After finding the line that contains "delete,łyżka (brązowy),(345 251", give again that line and each one following it, exactly, until the records end.

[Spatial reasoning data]
--------------------
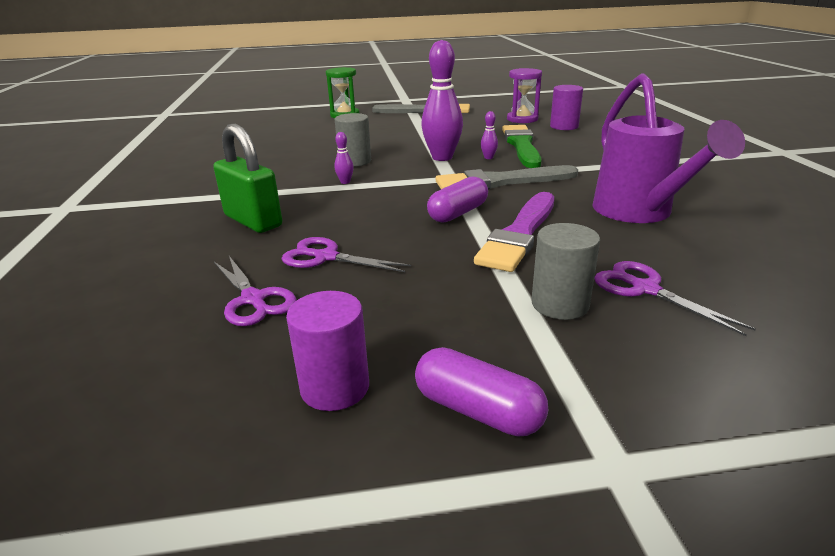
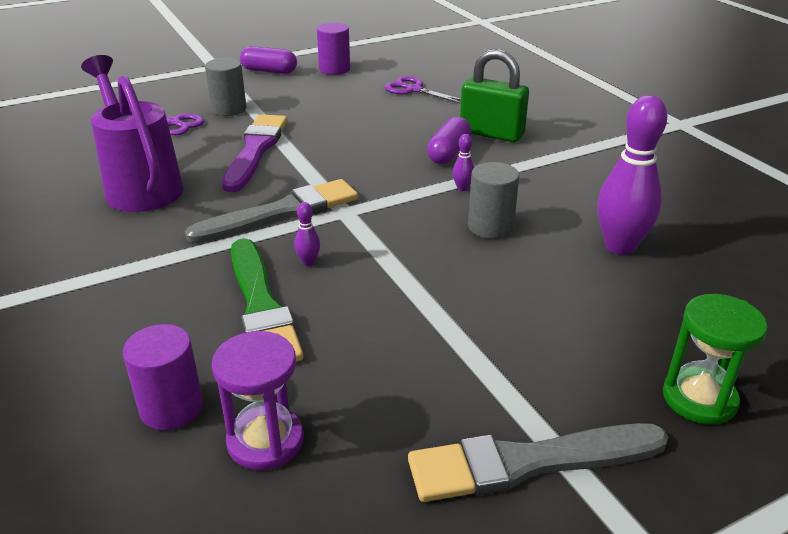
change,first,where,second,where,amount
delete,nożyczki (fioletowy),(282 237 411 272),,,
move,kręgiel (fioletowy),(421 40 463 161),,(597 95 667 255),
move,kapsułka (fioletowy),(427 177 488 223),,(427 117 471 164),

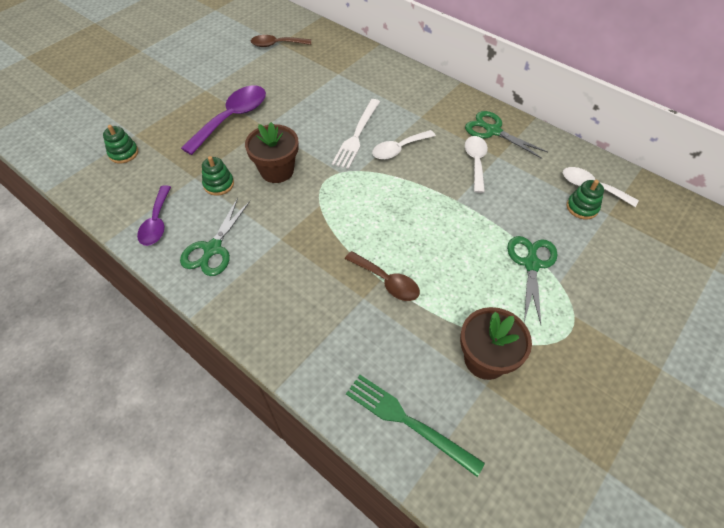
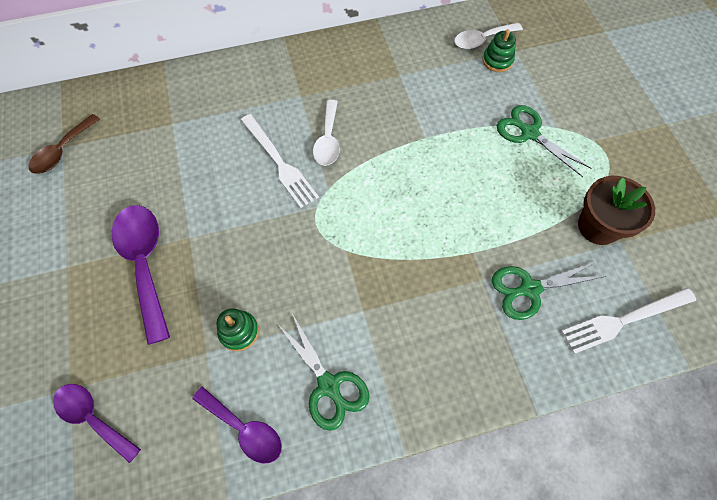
change,first,where,second,where,amount
replace,zabawka nakładanka (zielony),(103 125 138 163),łyżka (fioletowy),(53 384 141 463),
delete,doniczka (brązowy),(245 122 299 183),,,
delete,łyżka (brązowy),(345 251 420 301),,,
recolor,widelec (zielony),(346 375 485 477),widelec (biały),(562 288 696 354),
move,nożyczki (zielony),(465 111 548 159),,(492 261 606 320),
delete,łyżka (biały),(465 136 488 193),,,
--------------------
**Written answer:**
delete,łyżka (brązowy),(345 251 420 301),,,
recolor,widelec (zielony),(346 375 485 477),widelec (biały),(562 288 696 354),
move,nożyczki (zielony),(465 111 548 159),,(492 261 606 320),
delete,łyżka (biały),(465 136 488 193),,,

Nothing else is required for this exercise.